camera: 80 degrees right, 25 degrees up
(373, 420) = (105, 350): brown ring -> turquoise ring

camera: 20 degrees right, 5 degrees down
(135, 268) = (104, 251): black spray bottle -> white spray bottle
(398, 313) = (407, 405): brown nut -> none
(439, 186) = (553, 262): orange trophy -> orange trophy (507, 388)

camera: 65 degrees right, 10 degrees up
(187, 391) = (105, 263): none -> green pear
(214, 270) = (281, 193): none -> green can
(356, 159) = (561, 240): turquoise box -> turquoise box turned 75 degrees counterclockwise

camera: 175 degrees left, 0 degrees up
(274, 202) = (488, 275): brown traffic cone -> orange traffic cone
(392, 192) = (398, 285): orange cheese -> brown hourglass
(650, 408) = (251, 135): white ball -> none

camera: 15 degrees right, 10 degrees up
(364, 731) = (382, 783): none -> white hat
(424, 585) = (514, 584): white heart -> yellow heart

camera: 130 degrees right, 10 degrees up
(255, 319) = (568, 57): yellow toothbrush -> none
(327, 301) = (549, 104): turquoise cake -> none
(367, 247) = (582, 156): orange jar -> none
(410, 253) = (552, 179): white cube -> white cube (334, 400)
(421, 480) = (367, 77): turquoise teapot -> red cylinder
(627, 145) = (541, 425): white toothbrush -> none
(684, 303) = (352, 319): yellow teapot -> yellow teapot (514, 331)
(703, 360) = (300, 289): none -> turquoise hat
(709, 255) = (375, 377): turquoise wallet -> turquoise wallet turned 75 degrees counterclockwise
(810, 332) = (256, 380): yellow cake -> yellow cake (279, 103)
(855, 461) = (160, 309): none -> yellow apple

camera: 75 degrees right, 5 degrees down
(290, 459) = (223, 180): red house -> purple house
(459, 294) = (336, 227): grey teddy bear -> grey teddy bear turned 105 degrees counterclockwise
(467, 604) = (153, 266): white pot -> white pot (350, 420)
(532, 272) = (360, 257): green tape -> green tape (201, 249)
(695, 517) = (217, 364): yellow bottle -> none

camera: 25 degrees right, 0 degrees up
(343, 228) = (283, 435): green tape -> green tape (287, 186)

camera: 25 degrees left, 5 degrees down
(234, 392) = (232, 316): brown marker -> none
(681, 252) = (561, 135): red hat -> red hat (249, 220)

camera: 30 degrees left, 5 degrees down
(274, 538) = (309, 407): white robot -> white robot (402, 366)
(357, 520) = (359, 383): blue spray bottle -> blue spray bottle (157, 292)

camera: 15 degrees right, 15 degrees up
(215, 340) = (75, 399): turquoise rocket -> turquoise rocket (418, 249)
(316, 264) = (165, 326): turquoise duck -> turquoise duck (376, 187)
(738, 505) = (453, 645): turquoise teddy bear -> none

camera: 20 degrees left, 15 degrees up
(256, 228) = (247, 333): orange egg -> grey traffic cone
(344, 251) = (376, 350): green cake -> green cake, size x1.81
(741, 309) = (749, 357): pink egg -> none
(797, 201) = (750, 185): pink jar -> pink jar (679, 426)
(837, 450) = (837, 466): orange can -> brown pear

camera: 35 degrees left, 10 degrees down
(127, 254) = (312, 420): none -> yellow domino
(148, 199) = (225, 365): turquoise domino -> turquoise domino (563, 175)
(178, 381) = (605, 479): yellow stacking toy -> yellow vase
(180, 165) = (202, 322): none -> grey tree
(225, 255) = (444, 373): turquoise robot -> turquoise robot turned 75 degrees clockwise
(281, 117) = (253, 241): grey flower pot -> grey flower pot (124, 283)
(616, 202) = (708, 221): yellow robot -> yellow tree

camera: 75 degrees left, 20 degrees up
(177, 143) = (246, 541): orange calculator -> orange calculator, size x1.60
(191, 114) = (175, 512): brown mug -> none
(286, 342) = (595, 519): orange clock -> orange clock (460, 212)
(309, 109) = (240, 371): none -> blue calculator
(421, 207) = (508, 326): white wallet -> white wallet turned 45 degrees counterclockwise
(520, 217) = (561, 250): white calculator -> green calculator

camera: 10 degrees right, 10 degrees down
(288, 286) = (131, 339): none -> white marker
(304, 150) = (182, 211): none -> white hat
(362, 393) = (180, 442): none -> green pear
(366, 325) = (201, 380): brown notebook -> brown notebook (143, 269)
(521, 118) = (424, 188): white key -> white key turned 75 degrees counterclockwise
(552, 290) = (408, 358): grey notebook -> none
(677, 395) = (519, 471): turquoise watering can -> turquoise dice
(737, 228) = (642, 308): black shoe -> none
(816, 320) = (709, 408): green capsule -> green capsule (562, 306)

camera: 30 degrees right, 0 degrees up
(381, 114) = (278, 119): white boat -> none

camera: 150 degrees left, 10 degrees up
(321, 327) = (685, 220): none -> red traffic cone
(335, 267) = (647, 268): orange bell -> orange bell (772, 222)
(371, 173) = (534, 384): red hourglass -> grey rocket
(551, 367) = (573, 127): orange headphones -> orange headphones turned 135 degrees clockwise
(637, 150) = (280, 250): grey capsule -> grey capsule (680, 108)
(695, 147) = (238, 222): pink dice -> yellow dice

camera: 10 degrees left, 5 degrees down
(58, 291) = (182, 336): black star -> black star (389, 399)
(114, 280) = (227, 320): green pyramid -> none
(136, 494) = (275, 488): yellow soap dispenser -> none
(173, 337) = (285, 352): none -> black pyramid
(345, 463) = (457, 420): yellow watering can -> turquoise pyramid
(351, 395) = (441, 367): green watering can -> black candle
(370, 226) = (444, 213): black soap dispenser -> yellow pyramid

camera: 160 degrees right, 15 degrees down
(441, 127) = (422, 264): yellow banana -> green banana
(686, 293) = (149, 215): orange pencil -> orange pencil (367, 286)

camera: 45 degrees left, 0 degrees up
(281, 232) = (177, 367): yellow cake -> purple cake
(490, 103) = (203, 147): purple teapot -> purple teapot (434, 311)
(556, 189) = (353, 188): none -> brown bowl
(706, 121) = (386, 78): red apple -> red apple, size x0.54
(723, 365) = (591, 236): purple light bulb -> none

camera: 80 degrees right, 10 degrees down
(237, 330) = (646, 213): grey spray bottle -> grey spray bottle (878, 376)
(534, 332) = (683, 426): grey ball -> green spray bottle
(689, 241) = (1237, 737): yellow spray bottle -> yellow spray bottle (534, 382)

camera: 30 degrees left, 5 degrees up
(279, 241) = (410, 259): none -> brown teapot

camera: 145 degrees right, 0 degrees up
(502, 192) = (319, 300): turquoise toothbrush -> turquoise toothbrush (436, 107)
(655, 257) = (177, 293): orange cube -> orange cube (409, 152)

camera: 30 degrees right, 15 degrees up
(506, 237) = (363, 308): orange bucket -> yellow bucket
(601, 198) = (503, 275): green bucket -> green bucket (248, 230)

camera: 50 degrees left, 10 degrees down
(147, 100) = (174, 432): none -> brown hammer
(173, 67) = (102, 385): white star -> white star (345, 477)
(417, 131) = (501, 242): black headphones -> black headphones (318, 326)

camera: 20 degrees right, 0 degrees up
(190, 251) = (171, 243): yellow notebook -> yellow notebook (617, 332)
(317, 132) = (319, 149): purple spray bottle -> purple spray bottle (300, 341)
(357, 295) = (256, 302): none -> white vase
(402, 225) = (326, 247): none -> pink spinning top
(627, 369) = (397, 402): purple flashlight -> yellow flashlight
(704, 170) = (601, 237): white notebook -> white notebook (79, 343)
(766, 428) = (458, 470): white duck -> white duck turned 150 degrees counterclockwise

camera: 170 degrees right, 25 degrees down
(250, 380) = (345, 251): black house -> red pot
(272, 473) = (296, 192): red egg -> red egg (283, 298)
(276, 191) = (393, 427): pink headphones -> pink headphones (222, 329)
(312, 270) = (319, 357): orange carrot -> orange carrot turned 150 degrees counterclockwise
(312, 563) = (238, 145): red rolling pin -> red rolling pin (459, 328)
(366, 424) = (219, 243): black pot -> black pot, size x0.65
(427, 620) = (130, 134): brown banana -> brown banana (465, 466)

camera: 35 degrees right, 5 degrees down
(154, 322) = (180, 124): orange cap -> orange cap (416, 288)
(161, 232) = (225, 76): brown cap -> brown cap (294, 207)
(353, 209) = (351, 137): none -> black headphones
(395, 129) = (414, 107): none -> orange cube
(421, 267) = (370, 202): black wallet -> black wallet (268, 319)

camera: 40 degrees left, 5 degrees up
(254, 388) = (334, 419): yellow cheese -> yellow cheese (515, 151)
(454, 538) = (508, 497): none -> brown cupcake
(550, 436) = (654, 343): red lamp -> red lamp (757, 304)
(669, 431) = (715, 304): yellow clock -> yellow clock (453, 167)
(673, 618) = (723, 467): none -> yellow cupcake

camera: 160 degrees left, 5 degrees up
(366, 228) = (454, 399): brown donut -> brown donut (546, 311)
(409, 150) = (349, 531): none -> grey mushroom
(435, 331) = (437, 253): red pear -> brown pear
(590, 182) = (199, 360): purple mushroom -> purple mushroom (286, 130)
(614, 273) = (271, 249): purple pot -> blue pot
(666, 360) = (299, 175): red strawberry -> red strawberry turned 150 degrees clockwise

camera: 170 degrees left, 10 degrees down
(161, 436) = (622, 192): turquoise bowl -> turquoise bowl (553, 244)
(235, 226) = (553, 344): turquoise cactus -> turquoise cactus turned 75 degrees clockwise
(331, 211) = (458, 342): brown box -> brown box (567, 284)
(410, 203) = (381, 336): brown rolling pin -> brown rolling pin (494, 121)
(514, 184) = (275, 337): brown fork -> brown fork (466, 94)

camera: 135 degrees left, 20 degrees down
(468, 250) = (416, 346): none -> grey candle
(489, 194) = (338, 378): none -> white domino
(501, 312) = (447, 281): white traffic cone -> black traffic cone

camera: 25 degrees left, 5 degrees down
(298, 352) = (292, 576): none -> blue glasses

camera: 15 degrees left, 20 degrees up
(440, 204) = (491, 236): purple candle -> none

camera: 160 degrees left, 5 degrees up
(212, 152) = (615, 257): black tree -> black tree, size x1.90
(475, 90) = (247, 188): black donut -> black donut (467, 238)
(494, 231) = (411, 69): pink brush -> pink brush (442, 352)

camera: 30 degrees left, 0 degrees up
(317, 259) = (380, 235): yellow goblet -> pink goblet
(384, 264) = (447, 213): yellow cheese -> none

## Problem requirements:
Start with the first line. Please copy exactly each line of the listing through the one with "(214, 270) = (281, 193): none -> green can", including it.

## Reply:
camera: 80 degrees right, 25 degrees up
(373, 420) = (105, 350): brown ring -> turquoise ring

camera: 20 degrees right, 5 degrees down
(135, 268) = (104, 251): black spray bottle -> white spray bottle
(398, 313) = (407, 405): brown nut -> none
(439, 186) = (553, 262): orange trophy -> orange trophy (507, 388)

camera: 65 degrees right, 10 degrees up
(187, 391) = (105, 263): none -> green pear
(214, 270) = (281, 193): none -> green can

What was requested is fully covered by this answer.